◆ **About this exercise**
After locating the line that contains "camera: 150 degrees left, 5 degrees down", restate it and each later line word for word through the end of the records.

◆ **Extracted records**
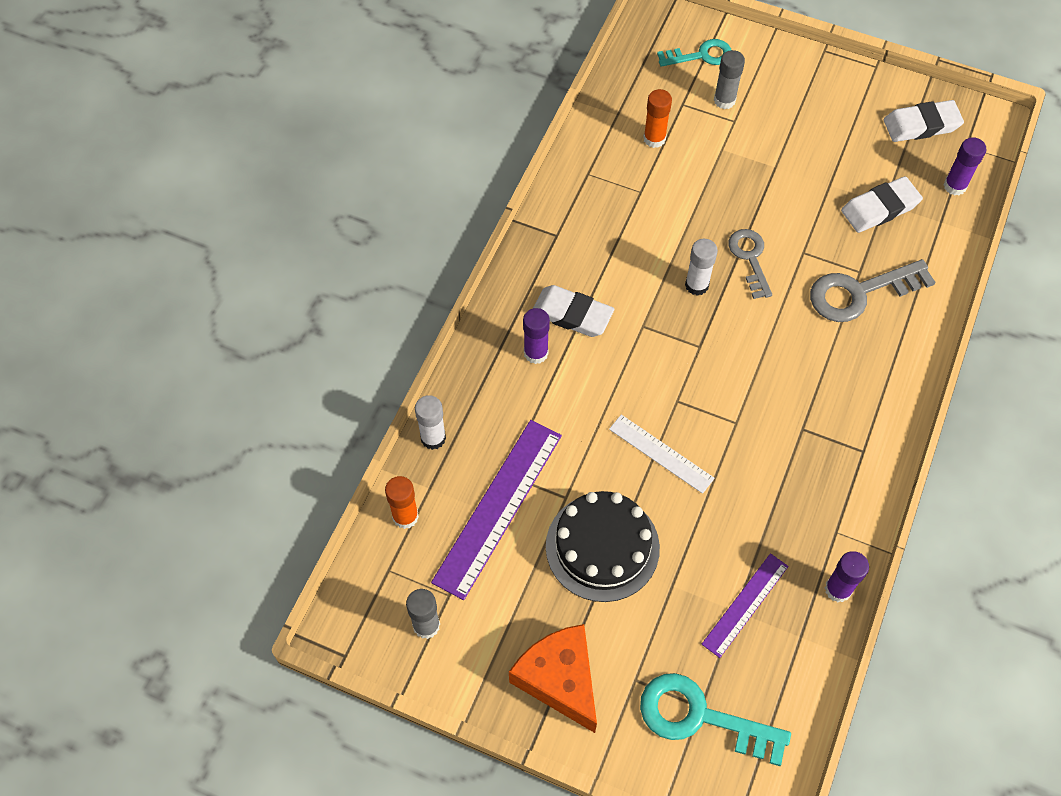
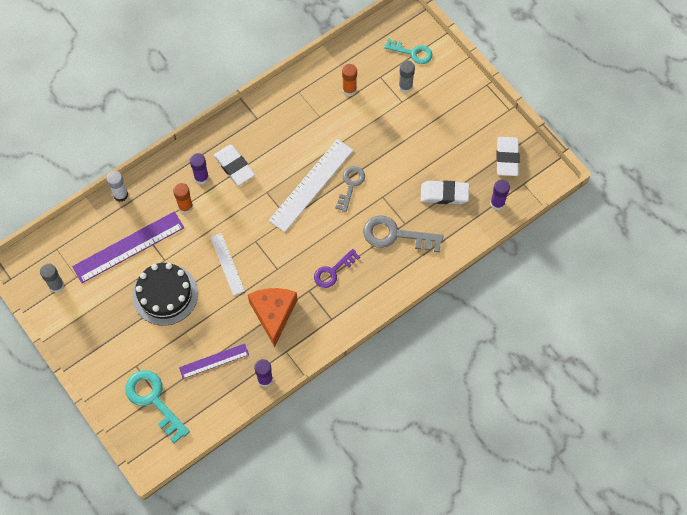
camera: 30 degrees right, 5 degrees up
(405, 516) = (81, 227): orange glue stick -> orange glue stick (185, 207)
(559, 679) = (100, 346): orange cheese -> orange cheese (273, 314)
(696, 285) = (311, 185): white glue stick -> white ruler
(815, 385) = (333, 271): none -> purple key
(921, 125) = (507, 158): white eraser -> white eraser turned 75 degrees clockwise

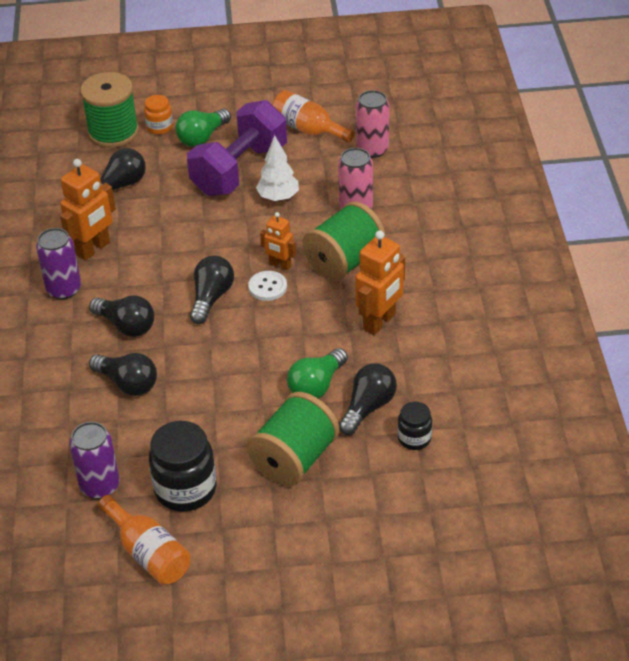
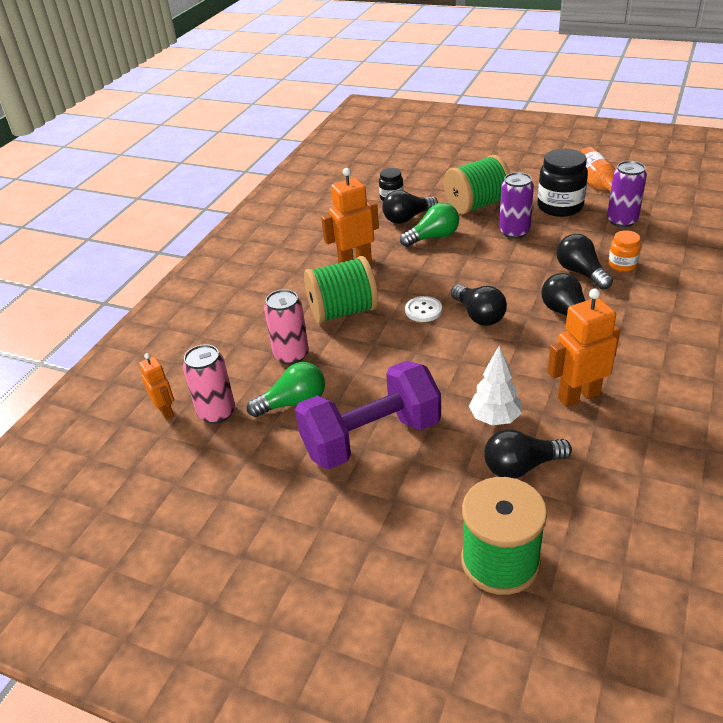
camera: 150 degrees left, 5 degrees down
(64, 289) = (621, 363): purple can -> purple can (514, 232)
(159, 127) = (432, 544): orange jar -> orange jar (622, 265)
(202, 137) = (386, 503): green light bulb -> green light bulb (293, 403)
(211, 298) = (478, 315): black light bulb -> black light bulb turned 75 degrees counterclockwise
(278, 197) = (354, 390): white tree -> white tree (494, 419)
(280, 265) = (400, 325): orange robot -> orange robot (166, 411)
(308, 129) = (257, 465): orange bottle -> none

◆ **Problem solution**
camera: 150 degrees left, 5 degrees down
(64, 289) = (621, 363): purple can -> purple can (514, 232)
(159, 127) = (432, 544): orange jar -> orange jar (622, 265)
(202, 137) = (386, 503): green light bulb -> green light bulb (293, 403)
(211, 298) = (478, 315): black light bulb -> black light bulb turned 75 degrees counterclockwise
(278, 197) = (354, 390): white tree -> white tree (494, 419)
(280, 265) = (400, 325): orange robot -> orange robot (166, 411)
(308, 129) = (257, 465): orange bottle -> none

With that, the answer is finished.